WORK INSTRUCTIONS | Keep to the lines from the one with "(405, 257) = (372, 334): red" through the end of the data, and write them out exactly.

[Coordinate-based change listings]
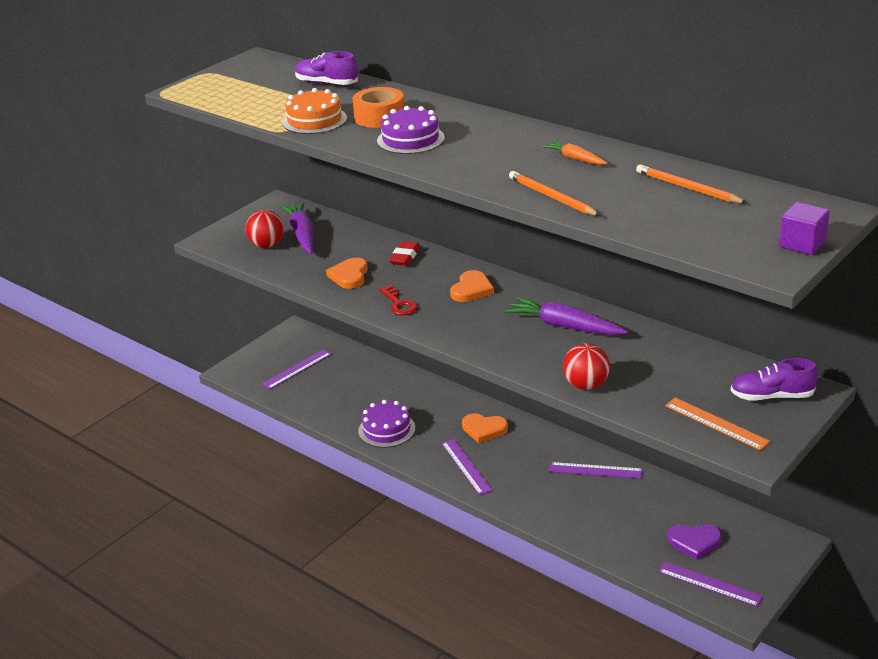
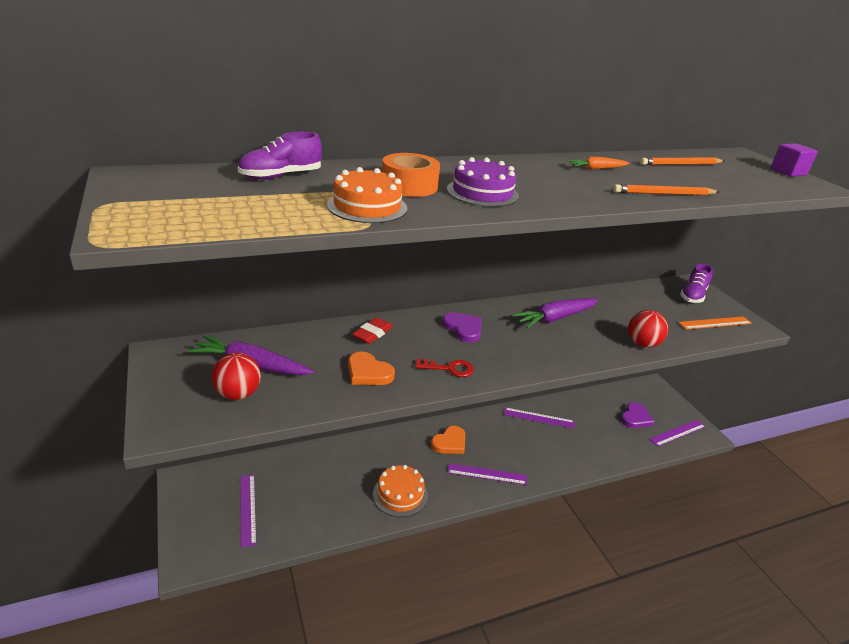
camera: 65 degrees left, 0 degrees up
(386, 429) = (400, 494): purple cake -> orange cake
(405, 257) = (372, 334): red eraser -> red eraser turned 75 degrees clockwise
(471, 289) = (463, 329): orange heart -> purple heart
(596, 470) = (539, 418): purple ruler -> purple ruler turned 60 degrees clockwise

ANSWER SPACE |
(405, 257) = (372, 334): red eraser -> red eraser turned 75 degrees clockwise
(471, 289) = (463, 329): orange heart -> purple heart
(596, 470) = (539, 418): purple ruler -> purple ruler turned 60 degrees clockwise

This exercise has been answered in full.